▸ **TO-DO ITEM**: From the line that contains "(907, 214) = (985, 383): none -> yellow book" down to the final line below, please repeat each line exactly and nothing more, with no pictures.

▸ **RECORD SET**:
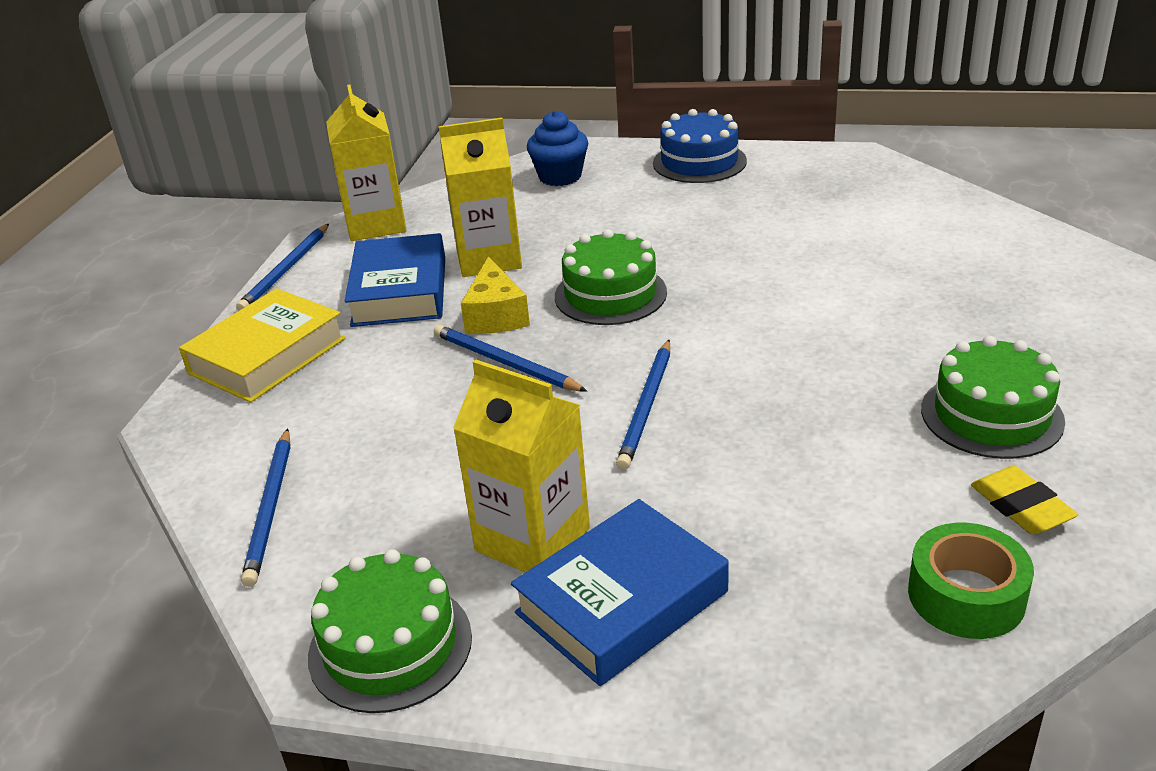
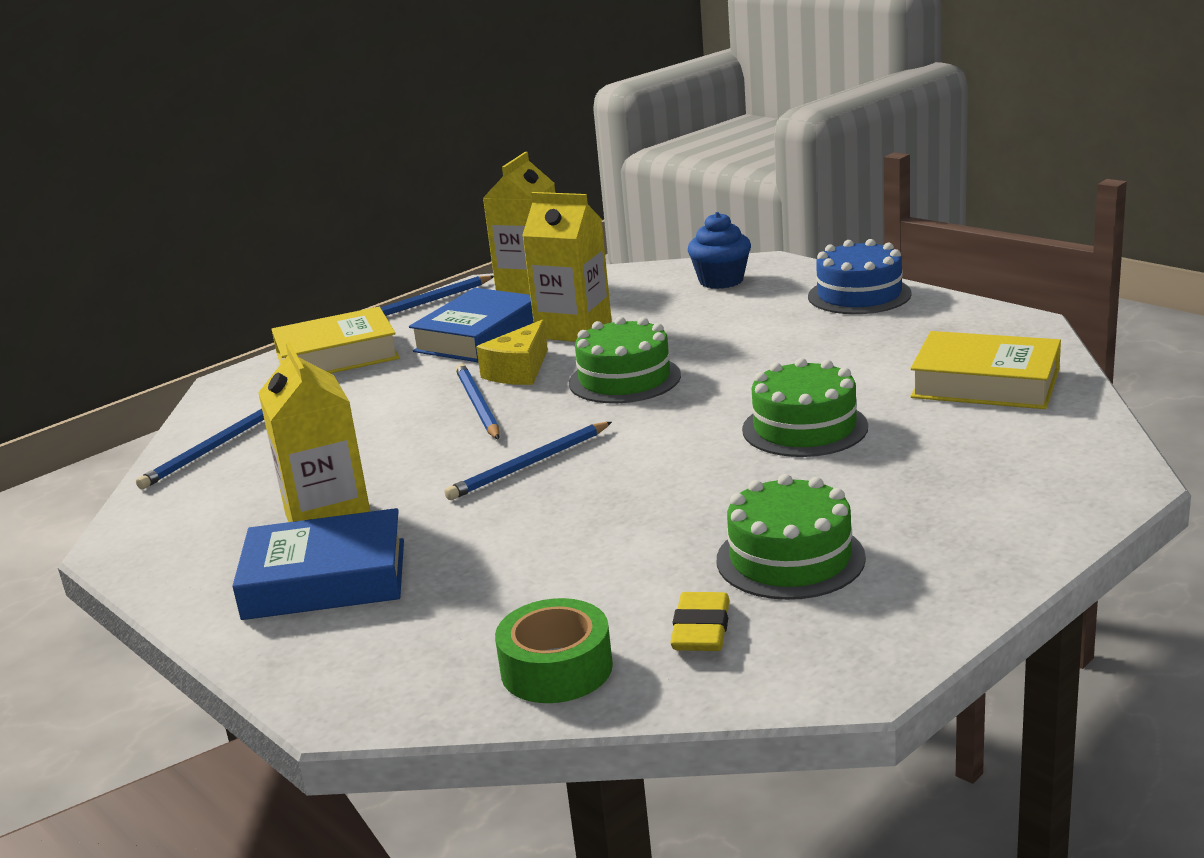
camera: 35 degrees right, 10 degrees down
(390, 646) = (165, 550): green cake -> green cake (804, 428)
(907, 214) = (985, 383): none -> yellow book

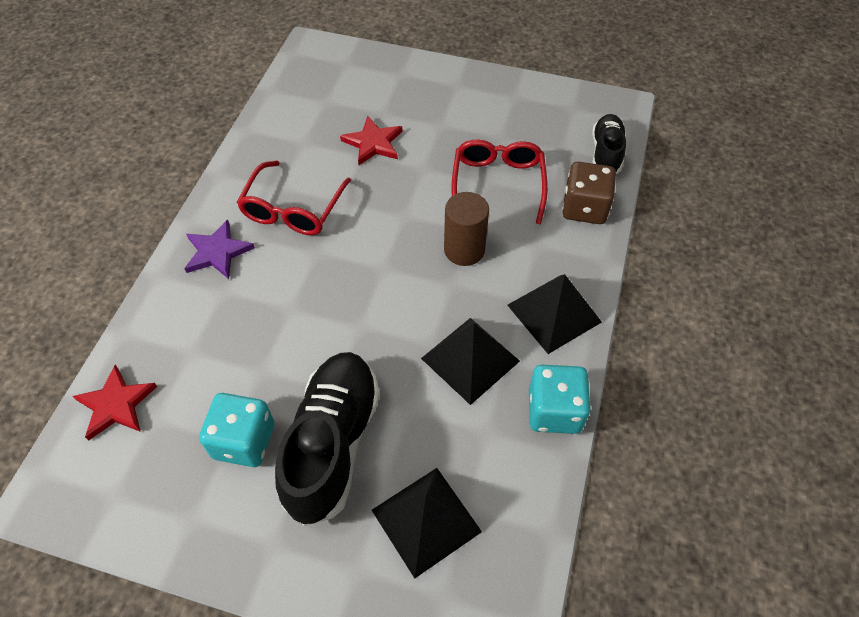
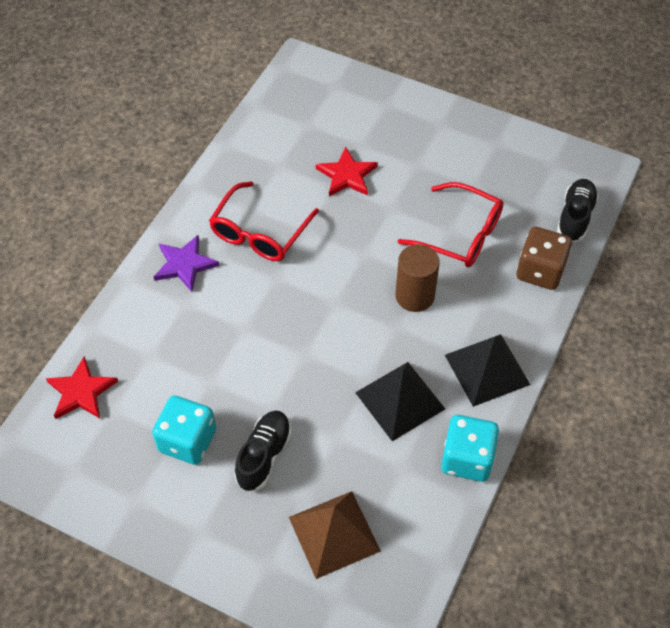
camera: 10 degrees right, 0 degrees up
(332, 444) = (264, 456): black shoe -> black shoe, size x0.57
(426, 521) = (334, 534): black pyramid -> brown pyramid
(498, 184) = (460, 235): red glasses -> red glasses turned 105 degrees clockwise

▸ **ANSWER TO THIS EXERCISE**:
(907, 214) = (985, 383): none -> yellow book

camera: 10 degrees right, 0 degrees up
(332, 444) = (264, 456): black shoe -> black shoe, size x0.57
(426, 521) = (334, 534): black pyramid -> brown pyramid
(498, 184) = (460, 235): red glasses -> red glasses turned 105 degrees clockwise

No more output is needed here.